[Stored data entries]
- - - - - - -

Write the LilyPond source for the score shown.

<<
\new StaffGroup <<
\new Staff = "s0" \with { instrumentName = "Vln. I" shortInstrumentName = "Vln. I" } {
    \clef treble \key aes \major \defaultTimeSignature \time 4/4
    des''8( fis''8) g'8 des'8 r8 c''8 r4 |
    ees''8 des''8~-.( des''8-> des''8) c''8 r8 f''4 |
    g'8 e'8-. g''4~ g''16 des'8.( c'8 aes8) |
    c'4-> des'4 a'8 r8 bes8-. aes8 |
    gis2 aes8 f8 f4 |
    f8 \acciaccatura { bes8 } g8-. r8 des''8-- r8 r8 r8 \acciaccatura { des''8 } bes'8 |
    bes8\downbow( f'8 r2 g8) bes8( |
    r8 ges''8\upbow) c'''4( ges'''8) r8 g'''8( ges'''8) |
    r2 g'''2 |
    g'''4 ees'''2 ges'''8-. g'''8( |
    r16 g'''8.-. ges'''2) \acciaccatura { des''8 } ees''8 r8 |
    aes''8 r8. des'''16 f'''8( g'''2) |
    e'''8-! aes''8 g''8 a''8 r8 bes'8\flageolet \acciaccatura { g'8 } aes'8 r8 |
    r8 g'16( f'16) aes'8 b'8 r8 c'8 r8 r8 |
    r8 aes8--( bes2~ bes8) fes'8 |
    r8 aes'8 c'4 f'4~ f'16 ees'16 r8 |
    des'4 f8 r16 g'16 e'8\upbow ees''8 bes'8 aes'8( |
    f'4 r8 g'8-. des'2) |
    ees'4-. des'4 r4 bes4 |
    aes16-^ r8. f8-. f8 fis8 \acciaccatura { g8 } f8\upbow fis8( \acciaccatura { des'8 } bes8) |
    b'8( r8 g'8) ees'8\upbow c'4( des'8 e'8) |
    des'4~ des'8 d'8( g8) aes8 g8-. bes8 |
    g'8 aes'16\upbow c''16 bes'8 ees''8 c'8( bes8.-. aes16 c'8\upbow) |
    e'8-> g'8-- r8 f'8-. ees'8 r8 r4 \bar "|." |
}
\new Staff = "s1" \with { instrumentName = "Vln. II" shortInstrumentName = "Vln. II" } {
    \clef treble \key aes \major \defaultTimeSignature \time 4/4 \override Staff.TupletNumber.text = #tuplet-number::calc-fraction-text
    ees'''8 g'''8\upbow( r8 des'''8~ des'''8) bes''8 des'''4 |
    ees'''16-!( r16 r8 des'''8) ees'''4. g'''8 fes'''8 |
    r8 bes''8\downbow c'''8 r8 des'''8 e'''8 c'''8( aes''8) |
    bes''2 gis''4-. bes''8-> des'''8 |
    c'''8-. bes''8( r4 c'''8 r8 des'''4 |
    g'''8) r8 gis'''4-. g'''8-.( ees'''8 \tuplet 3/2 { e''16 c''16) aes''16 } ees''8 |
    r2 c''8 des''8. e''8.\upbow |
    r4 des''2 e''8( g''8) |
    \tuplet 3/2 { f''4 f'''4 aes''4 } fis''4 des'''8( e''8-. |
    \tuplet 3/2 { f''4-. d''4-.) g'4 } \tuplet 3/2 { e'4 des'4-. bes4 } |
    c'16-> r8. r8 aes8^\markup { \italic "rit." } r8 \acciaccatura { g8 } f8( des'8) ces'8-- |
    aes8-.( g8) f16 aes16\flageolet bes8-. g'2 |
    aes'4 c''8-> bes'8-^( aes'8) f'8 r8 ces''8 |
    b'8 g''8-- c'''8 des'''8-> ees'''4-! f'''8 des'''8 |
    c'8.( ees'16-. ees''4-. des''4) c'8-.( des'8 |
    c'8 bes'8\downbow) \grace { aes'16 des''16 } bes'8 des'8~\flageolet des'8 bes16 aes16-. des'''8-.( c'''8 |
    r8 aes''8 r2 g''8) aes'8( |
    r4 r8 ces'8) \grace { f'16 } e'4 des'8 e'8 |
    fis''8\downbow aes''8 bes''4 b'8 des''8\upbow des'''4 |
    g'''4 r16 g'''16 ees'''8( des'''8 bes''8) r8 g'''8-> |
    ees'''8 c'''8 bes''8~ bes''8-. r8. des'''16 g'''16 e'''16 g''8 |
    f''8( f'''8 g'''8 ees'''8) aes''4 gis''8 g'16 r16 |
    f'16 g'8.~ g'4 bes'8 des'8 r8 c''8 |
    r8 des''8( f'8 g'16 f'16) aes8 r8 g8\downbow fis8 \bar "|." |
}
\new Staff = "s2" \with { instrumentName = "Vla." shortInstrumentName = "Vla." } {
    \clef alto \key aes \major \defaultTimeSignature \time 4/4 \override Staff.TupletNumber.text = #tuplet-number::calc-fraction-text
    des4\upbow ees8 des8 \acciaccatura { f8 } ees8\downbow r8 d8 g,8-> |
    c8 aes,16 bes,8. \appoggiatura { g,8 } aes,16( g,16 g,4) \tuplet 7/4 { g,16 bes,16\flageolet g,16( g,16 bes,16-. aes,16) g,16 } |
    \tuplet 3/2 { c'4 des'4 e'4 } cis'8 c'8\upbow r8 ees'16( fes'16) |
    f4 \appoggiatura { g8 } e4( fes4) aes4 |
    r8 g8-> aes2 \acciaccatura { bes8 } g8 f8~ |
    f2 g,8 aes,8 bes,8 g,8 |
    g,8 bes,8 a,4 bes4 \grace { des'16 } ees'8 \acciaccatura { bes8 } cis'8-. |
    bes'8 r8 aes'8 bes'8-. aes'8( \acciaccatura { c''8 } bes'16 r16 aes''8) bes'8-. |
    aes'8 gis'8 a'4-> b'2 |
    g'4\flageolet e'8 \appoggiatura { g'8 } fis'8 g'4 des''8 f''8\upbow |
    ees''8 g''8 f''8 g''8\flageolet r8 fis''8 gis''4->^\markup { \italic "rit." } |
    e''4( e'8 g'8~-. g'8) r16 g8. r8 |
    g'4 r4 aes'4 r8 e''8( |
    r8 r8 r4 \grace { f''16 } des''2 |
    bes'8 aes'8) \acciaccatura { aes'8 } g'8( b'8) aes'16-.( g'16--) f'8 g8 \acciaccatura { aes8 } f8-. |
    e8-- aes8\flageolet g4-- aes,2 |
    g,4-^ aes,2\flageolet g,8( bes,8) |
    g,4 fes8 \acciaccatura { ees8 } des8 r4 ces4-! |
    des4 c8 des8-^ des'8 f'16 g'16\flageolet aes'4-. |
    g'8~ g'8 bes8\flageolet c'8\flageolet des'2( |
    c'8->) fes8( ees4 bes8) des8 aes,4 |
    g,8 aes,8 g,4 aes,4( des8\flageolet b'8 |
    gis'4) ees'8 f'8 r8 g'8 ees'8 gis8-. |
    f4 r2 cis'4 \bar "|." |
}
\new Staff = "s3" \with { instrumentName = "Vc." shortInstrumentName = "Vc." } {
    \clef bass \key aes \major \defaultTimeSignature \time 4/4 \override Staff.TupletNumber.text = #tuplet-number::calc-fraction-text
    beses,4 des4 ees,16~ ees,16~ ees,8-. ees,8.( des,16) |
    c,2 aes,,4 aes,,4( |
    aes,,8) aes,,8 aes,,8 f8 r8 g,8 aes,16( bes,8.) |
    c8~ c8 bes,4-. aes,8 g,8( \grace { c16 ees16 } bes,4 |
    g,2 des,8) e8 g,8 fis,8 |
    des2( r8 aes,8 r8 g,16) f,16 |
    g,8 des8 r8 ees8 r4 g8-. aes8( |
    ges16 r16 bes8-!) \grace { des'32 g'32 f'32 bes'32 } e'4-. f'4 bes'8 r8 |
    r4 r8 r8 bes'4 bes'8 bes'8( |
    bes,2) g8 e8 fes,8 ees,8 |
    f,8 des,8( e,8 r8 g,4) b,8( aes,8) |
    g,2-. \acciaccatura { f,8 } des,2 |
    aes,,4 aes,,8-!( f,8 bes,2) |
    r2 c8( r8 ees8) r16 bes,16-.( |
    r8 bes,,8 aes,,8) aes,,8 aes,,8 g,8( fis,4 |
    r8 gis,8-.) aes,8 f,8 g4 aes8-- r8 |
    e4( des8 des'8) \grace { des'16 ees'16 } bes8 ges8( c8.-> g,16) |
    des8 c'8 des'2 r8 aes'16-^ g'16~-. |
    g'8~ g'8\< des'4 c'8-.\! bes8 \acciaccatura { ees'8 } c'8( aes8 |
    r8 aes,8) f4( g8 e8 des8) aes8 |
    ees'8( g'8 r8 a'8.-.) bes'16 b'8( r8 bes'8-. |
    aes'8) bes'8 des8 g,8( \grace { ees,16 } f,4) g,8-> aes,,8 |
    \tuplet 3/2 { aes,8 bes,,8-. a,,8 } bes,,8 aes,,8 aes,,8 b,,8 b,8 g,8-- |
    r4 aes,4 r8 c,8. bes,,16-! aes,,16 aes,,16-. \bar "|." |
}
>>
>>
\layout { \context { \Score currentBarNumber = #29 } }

- - - - - - -

**TASK DETAILS**
Return every line of the material above that contains the string "downbow". Matching is case-sensitive.

**SOLUTION TO THE EXERCISE**
    bes8\downbow( f'8 r2 g8) bes8( |
    r8 bes''8\downbow c'''8 r8 des'''8 e'''8 c'''8( aes''8) |
    c'8 bes'8\downbow) \grace { aes'16 des''16 } bes'8 des'8~\flageolet des'8 bes16 aes16-. des'''8-.( c'''8 |
    fis''8\downbow aes''8 bes''4 b'8 des''8\upbow des'''4 |
    r8 des''8( f'8 g'16 f'16) aes8 r8 g8\downbow fis8 \bar "|." |
    des4\upbow ees8 des8 \acciaccatura { f8 } ees8\downbow r8 d8 g,8-> |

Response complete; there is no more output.